◆ **Records supplied**:

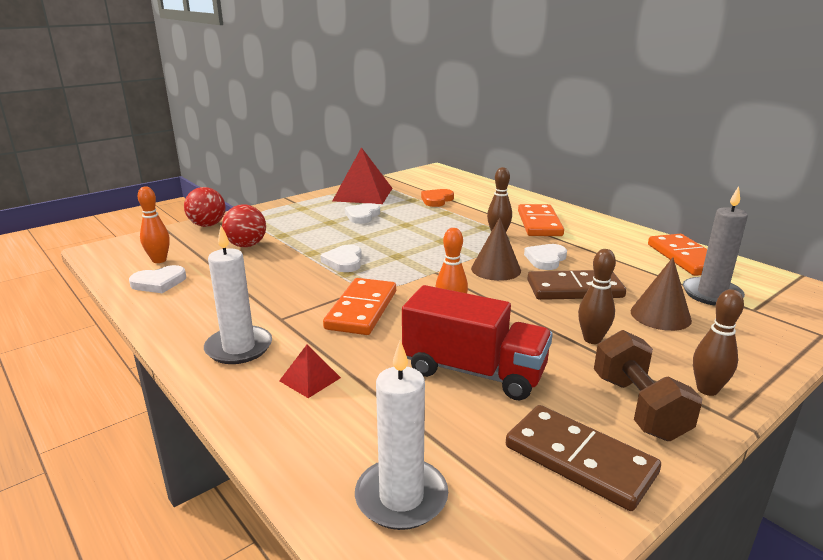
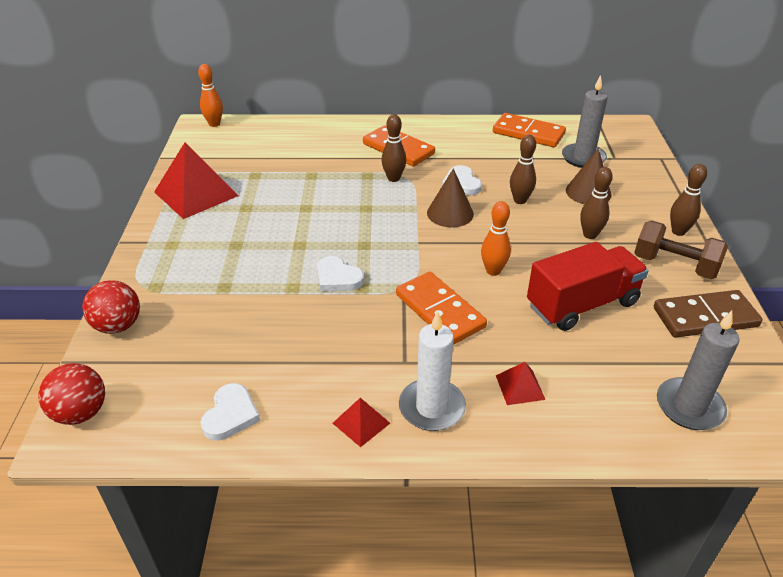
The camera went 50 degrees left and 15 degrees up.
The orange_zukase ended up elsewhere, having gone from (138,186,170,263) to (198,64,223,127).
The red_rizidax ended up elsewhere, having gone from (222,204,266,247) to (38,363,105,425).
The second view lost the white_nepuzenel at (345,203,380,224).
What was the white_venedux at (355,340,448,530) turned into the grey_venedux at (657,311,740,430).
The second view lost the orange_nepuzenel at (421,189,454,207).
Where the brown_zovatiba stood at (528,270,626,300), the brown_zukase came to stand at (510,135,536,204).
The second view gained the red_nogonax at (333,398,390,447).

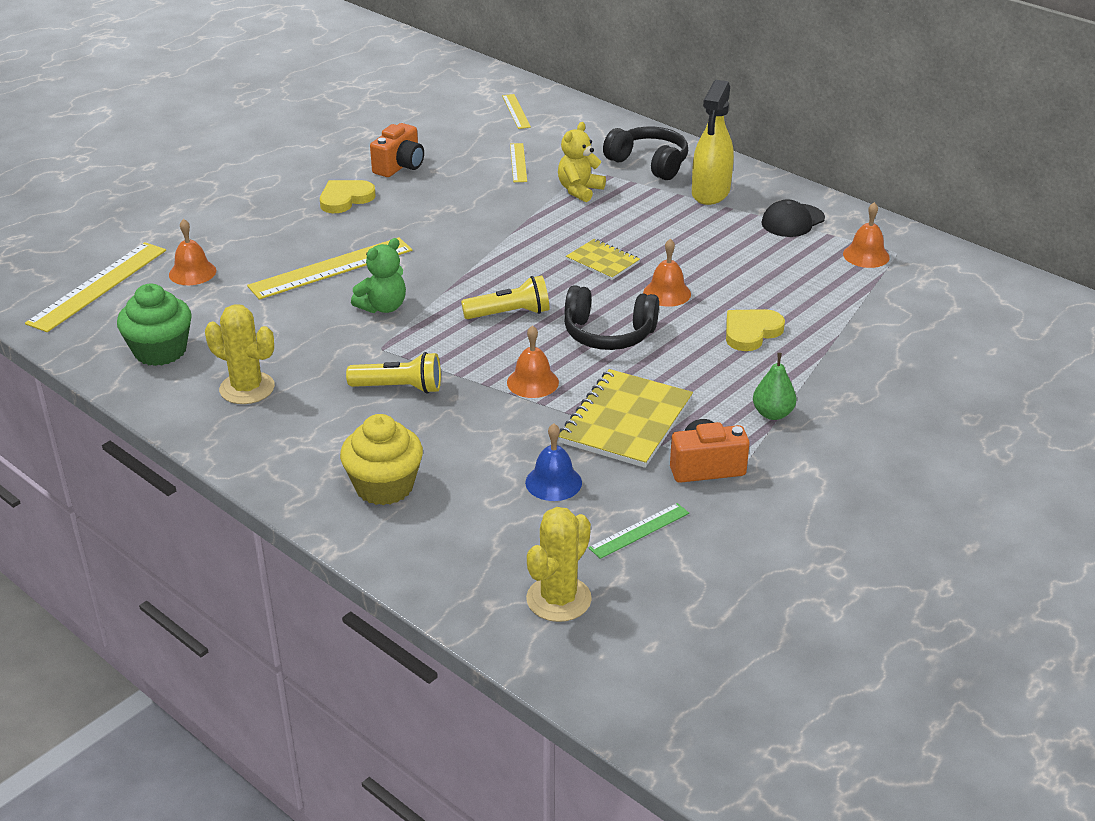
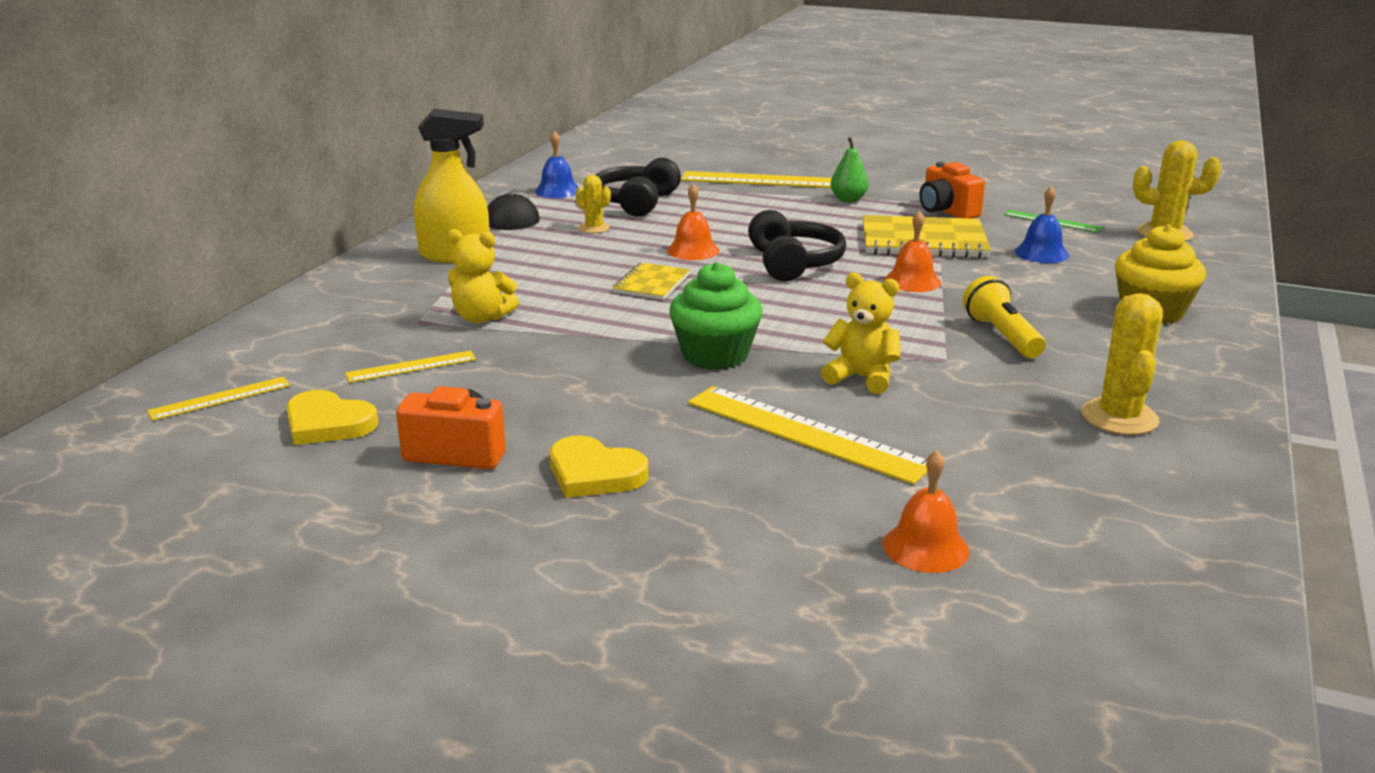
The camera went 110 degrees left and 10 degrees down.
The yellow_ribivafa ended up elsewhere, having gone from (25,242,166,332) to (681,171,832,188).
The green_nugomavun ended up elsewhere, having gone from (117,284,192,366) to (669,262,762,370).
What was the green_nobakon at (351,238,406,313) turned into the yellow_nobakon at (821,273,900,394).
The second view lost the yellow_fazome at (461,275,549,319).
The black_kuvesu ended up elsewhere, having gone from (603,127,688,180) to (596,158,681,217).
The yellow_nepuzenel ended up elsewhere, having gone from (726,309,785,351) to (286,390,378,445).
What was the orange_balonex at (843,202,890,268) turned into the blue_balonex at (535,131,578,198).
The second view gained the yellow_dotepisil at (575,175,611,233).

◆ **Task description**: Within the listing above, the range opens at the line with "What was the white_venedux" and closes at the line with "Where the brown_zovatiba". Reproduce exactly the lines of that range, including both ends.

◆ **Answer to the problem**:
What was the white_venedux at (355,340,448,530) turned into the grey_venedux at (657,311,740,430).
The second view lost the orange_nepuzenel at (421,189,454,207).
Where the brown_zovatiba stood at (528,270,626,300), the brown_zukase came to stand at (510,135,536,204).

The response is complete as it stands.